**Supplied data**:
* * *
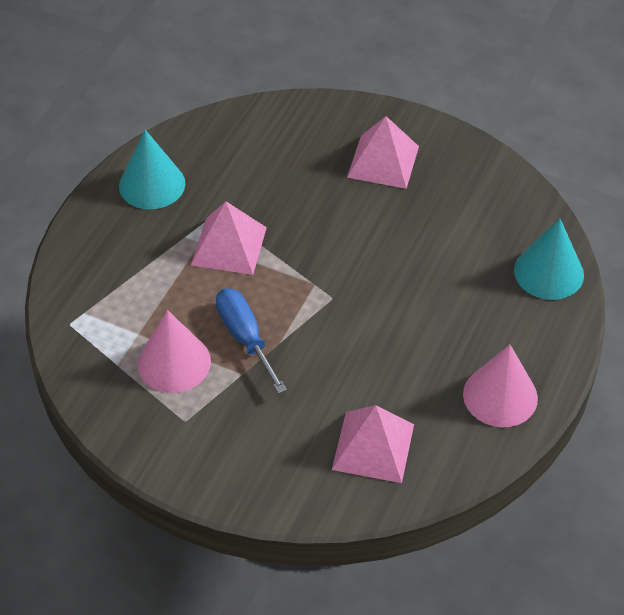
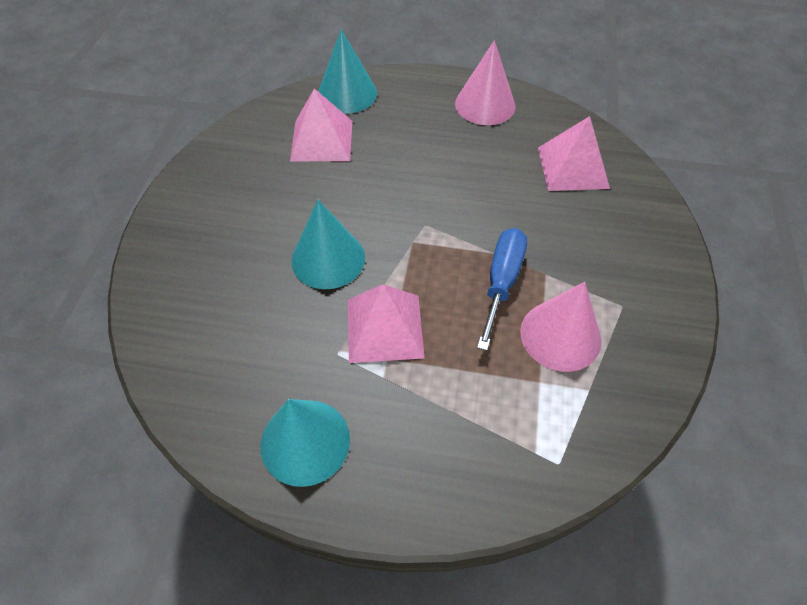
camera: 105 degrees left, 5 degrees up
(245, 337) = (501, 282): blue screwdriver -> blue screwdriver turned 150 degrees clockwise
(315, 221) = (328, 259): none -> turquoise cone
(383, 161) = (229, 220): pink pyramid -> pink pyramid (321, 140)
* * *
**Task instructions**:
Check the data for the word "degrees" and pull out the lines that have it.

**Expected answer**:
camera: 105 degrees left, 5 degrees up
(245, 337) = (501, 282): blue screwdriver -> blue screwdriver turned 150 degrees clockwise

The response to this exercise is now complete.